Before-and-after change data
↓

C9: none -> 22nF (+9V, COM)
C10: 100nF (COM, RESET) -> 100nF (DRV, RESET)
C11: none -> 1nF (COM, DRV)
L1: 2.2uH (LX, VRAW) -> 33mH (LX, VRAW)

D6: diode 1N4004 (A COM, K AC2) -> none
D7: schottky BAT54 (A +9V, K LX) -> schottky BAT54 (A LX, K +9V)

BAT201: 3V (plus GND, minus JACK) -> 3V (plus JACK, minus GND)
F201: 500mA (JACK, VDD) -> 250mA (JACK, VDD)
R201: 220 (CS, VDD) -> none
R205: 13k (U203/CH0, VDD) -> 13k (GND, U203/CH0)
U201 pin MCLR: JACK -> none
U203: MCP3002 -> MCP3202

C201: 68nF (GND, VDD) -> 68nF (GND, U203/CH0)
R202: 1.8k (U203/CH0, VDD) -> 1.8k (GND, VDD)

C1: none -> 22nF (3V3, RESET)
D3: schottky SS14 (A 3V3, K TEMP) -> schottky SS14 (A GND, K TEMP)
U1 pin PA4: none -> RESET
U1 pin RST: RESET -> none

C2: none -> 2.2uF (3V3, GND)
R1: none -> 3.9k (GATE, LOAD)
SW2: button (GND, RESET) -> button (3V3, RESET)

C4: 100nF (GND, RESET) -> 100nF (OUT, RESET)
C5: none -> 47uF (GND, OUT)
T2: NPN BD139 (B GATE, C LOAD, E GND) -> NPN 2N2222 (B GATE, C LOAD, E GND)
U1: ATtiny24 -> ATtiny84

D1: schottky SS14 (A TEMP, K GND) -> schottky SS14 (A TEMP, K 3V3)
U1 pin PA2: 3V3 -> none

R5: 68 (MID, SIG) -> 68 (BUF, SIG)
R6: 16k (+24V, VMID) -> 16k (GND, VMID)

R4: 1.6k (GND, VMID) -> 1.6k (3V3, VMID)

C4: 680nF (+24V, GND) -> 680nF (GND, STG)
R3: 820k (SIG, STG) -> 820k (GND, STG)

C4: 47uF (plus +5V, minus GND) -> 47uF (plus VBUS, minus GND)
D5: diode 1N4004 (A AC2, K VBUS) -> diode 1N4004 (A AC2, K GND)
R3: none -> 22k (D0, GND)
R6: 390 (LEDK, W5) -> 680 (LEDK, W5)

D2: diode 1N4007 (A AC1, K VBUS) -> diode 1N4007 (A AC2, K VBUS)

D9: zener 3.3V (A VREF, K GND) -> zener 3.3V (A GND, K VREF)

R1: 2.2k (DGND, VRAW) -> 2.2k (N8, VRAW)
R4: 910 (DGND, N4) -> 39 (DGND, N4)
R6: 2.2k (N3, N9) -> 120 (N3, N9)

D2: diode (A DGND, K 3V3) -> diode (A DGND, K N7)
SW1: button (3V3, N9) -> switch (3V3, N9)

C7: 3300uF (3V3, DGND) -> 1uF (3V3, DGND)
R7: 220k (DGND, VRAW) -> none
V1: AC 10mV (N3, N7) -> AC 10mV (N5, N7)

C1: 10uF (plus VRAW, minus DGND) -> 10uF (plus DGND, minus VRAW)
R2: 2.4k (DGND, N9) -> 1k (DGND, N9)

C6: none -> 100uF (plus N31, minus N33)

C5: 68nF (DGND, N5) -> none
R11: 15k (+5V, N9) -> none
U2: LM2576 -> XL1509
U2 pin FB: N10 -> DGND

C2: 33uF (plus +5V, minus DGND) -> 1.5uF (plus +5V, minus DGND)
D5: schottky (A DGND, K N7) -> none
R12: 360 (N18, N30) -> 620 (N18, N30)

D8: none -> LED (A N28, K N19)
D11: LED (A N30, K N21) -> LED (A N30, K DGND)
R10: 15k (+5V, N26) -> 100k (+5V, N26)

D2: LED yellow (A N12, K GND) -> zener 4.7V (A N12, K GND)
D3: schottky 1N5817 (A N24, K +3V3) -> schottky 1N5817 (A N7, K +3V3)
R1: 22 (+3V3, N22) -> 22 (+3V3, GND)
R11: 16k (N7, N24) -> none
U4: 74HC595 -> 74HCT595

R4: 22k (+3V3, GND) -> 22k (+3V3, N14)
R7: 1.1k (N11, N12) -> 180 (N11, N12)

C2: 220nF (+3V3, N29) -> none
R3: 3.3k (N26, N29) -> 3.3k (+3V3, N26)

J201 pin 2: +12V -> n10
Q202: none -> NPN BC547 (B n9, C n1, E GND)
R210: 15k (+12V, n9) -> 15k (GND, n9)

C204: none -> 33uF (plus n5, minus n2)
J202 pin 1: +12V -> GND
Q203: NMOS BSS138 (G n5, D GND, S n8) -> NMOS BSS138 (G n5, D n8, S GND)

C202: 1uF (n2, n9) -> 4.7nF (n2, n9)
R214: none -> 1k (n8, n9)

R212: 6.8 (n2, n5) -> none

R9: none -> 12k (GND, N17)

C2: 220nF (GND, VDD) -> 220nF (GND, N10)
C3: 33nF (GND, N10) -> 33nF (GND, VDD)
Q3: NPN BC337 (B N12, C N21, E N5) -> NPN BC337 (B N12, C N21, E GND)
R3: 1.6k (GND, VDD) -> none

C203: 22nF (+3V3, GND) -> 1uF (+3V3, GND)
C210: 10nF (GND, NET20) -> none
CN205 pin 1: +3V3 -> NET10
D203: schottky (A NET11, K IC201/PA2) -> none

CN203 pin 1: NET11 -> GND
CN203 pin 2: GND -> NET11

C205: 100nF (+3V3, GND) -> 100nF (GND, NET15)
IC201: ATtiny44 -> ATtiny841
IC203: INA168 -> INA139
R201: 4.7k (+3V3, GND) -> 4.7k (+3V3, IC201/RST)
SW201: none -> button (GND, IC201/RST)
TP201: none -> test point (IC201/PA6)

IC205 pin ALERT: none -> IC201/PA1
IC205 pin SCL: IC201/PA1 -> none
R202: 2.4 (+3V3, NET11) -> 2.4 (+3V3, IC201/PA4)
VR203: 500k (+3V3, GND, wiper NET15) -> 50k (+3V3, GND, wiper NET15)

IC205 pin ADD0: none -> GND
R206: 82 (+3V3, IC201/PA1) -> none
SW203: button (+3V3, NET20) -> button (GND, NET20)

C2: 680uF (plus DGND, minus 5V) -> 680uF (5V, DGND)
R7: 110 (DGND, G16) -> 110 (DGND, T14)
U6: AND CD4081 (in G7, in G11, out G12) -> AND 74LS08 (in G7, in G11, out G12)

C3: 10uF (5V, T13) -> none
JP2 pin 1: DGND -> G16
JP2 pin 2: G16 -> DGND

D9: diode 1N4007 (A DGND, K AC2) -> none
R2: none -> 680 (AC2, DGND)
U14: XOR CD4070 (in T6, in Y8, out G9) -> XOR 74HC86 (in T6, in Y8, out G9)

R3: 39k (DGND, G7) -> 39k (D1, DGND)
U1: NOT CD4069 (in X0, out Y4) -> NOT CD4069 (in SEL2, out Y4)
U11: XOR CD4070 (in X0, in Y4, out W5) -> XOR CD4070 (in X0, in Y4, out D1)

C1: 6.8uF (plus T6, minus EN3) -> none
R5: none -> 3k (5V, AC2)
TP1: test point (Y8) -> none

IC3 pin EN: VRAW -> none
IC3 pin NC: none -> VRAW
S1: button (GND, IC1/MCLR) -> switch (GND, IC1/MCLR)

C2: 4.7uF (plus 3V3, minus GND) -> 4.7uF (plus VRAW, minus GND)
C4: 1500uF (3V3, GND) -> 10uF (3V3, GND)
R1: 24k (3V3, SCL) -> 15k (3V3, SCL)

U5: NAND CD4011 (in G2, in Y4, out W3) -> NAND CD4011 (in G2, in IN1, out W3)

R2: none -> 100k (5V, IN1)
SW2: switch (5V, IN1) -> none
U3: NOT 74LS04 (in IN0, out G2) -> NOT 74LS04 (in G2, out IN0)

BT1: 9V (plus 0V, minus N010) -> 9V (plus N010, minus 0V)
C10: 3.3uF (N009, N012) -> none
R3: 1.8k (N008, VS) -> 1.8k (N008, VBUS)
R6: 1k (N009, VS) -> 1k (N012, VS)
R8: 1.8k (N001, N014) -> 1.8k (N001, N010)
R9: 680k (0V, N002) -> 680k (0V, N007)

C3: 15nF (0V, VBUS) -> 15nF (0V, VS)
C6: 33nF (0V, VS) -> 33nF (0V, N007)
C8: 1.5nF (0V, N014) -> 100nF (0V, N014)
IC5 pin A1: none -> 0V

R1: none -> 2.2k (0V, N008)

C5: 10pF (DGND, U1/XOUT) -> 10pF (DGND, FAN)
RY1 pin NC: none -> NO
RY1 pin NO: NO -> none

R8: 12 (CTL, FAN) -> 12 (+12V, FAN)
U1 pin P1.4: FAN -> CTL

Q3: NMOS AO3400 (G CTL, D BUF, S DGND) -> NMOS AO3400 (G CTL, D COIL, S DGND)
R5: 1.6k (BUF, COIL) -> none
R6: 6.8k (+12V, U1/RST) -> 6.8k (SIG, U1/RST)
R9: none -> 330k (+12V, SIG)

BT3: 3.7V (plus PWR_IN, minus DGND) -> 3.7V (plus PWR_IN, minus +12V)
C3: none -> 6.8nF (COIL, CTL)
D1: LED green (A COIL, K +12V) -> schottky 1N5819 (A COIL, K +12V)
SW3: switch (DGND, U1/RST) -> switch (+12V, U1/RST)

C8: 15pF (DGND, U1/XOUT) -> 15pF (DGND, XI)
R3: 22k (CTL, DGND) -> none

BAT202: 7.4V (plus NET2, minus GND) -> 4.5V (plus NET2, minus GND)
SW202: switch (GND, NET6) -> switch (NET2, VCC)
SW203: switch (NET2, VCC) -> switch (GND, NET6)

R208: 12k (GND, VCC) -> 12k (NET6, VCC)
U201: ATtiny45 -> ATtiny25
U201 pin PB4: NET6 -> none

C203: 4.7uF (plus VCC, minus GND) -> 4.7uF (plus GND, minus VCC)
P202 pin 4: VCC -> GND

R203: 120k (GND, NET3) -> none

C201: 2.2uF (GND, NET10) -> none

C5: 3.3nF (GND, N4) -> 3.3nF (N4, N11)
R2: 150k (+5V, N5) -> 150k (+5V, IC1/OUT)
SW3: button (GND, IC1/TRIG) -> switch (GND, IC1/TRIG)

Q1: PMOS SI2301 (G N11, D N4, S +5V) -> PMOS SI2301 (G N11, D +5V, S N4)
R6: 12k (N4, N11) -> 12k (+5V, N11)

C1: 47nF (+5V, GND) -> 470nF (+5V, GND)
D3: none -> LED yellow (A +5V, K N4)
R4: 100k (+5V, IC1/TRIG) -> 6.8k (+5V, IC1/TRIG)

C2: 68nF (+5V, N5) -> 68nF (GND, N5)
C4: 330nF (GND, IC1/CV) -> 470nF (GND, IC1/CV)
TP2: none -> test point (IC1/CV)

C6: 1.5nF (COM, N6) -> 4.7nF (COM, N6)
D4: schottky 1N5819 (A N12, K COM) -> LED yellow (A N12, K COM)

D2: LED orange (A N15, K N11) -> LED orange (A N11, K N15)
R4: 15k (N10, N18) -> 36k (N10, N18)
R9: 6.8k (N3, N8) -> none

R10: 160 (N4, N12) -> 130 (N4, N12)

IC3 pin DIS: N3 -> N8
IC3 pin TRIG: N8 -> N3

↑

#### Exercise prompt:
Starting with the line with "D2: diode (A" above and going on through the line with "R9: none -> 12k (GND, N17)", transcribe every line exactly, both ends included, and add nothing.

#### Response:
D2: diode (A DGND, K 3V3) -> diode (A DGND, K N7)
SW1: button (3V3, N9) -> switch (3V3, N9)

C7: 3300uF (3V3, DGND) -> 1uF (3V3, DGND)
R7: 220k (DGND, VRAW) -> none
V1: AC 10mV (N3, N7) -> AC 10mV (N5, N7)

C1: 10uF (plus VRAW, minus DGND) -> 10uF (plus DGND, minus VRAW)
R2: 2.4k (DGND, N9) -> 1k (DGND, N9)

C6: none -> 100uF (plus N31, minus N33)

C5: 68nF (DGND, N5) -> none
R11: 15k (+5V, N9) -> none
U2: LM2576 -> XL1509
U2 pin FB: N10 -> DGND

C2: 33uF (plus +5V, minus DGND) -> 1.5uF (plus +5V, minus DGND)
D5: schottky (A DGND, K N7) -> none
R12: 360 (N18, N30) -> 620 (N18, N30)

D8: none -> LED (A N28, K N19)
D11: LED (A N30, K N21) -> LED (A N30, K DGND)
R10: 15k (+5V, N26) -> 100k (+5V, N26)

D2: LED yellow (A N12, K GND) -> zener 4.7V (A N12, K GND)
D3: schottky 1N5817 (A N24, K +3V3) -> schottky 1N5817 (A N7, K +3V3)
R1: 22 (+3V3, N22) -> 22 (+3V3, GND)
R11: 16k (N7, N24) -> none
U4: 74HC595 -> 74HCT595

R4: 22k (+3V3, GND) -> 22k (+3V3, N14)
R7: 1.1k (N11, N12) -> 180 (N11, N12)

C2: 220nF (+3V3, N29) -> none
R3: 3.3k (N26, N29) -> 3.3k (+3V3, N26)

J201 pin 2: +12V -> n10
Q202: none -> NPN BC547 (B n9, C n1, E GND)
R210: 15k (+12V, n9) -> 15k (GND, n9)

C204: none -> 33uF (plus n5, minus n2)
J202 pin 1: +12V -> GND
Q203: NMOS BSS138 (G n5, D GND, S n8) -> NMOS BSS138 (G n5, D n8, S GND)

C202: 1uF (n2, n9) -> 4.7nF (n2, n9)
R214: none -> 1k (n8, n9)

R212: 6.8 (n2, n5) -> none

R9: none -> 12k (GND, N17)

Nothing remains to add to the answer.